> _ABOUT THIS EXERCISE_
Search the listing below for the string "green", then copy every line it appears in.
BEGIN
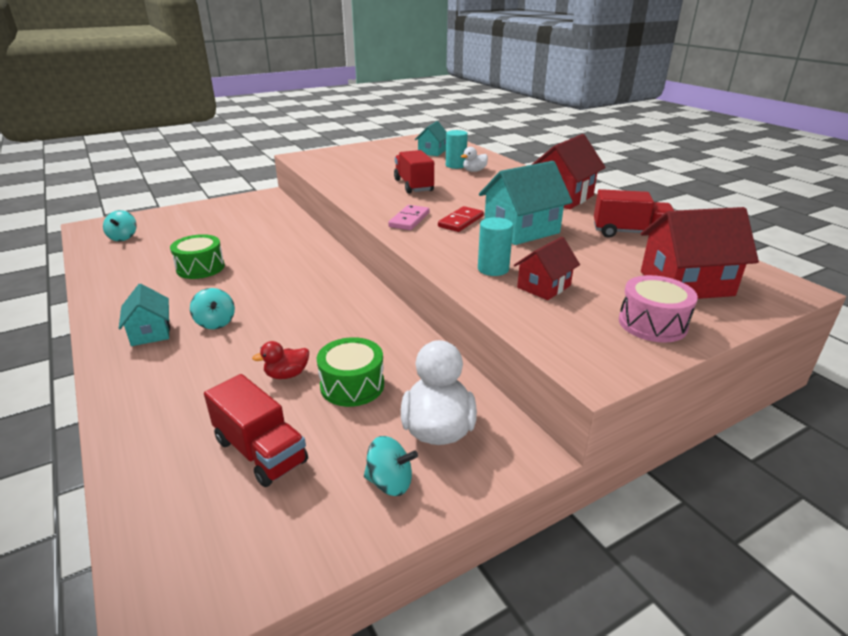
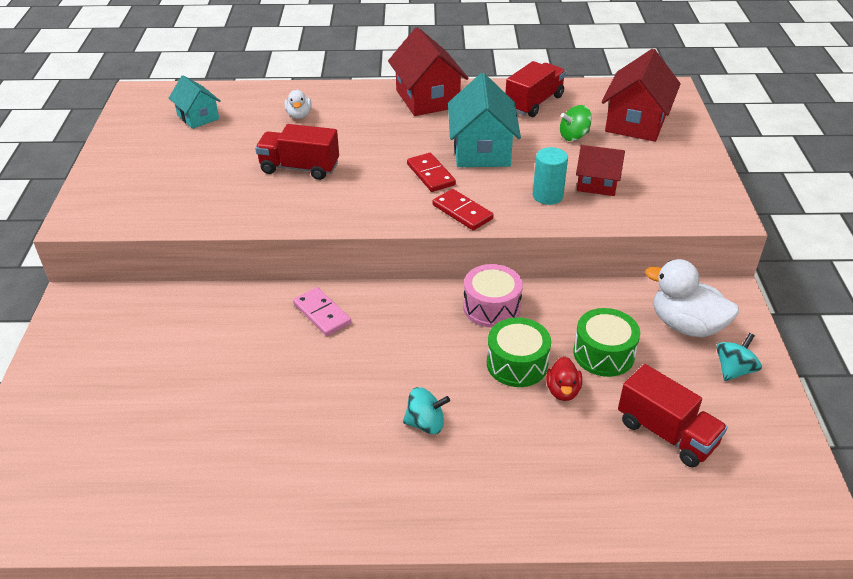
camera: 60 degrees left, 10 degrees up
(123, 237) = (75, 484): turquoise spinning top -> none
(150, 332) = (408, 483): turquoise house -> none
(200, 268) = (268, 413): green drum -> green drum (517, 364)
(260, 451) = (666, 433): red truck -> red truck turned 60 degrees clockwise
(409, 220) = (396, 203): pink domino -> pink domino (322, 314)
(425, 242) = (462, 212): none -> red domino
(455, 165) = (267, 119): turquoise cylinder -> none
(544, 286) = (597, 184): red house -> red house turned 60 degrees counterclockwise
(606, 260) = (574, 136): none -> green spinning top
(652, 323) = (681, 163): pink drum -> pink drum (491, 307)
END
> _REPLY_
(200, 268) = (268, 413): green drum -> green drum (517, 364)
(606, 260) = (574, 136): none -> green spinning top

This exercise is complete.